**Problem to solve**
Reproduce every line below verbatim, omitting the pictures from your output.

•••••

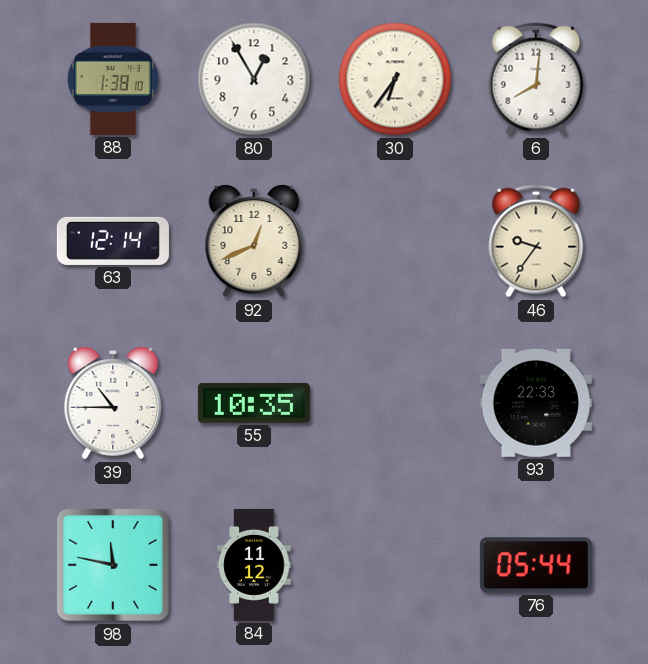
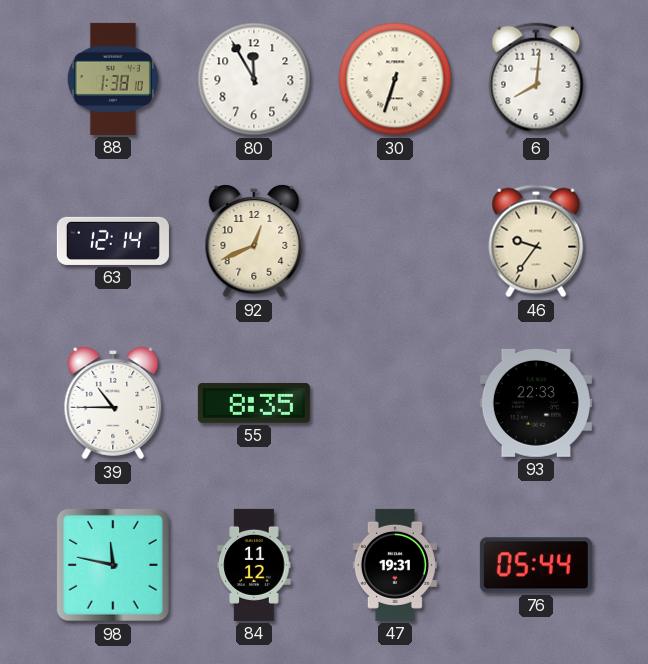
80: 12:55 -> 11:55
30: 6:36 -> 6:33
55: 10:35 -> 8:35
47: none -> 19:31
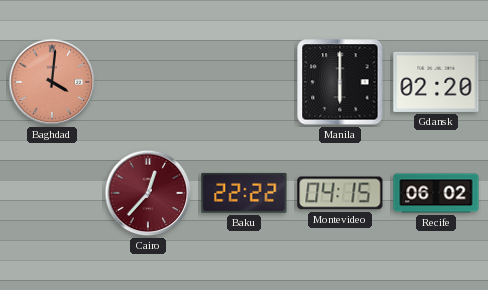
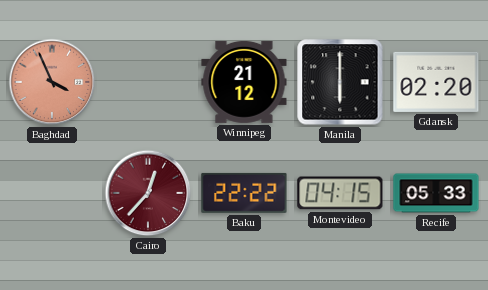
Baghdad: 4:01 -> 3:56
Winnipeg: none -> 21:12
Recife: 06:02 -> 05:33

•••••

**Final result**
80: 12:55 -> 11:55
30: 6:36 -> 6:33
55: 10:35 -> 8:35
47: none -> 19:31
Baghdad: 4:01 -> 3:56
Winnipeg: none -> 21:12
Recife: 06:02 -> 05:33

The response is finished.